=== Section Start ===

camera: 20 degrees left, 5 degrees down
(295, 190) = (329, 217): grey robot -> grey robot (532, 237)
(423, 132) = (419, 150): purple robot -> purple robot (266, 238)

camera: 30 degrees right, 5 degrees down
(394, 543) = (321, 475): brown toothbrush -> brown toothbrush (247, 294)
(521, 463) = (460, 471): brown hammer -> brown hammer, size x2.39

=== Section End ===
=== Section Start ===

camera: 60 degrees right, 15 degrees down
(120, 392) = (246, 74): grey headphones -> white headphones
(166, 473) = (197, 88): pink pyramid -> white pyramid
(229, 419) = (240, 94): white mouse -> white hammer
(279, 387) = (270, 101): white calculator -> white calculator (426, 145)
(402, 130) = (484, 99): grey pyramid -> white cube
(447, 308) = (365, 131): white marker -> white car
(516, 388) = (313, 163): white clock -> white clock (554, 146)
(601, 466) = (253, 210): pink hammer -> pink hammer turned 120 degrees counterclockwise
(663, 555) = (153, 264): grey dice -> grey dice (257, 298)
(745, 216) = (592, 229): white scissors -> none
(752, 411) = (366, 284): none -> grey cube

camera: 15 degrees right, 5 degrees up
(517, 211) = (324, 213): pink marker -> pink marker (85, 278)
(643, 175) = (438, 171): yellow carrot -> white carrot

=== Section End ===

The lines above from the one with "(516, 388) = (313, 163): white" through the one with "(643, 175) = (438, 171): yellow" are to be duplicated exactly, ends included, with nothing added.

(516, 388) = (313, 163): white clock -> white clock (554, 146)
(601, 466) = (253, 210): pink hammer -> pink hammer turned 120 degrees counterclockwise
(663, 555) = (153, 264): grey dice -> grey dice (257, 298)
(745, 216) = (592, 229): white scissors -> none
(752, 411) = (366, 284): none -> grey cube

camera: 15 degrees right, 5 degrees up
(517, 211) = (324, 213): pink marker -> pink marker (85, 278)
(643, 175) = (438, 171): yellow carrot -> white carrot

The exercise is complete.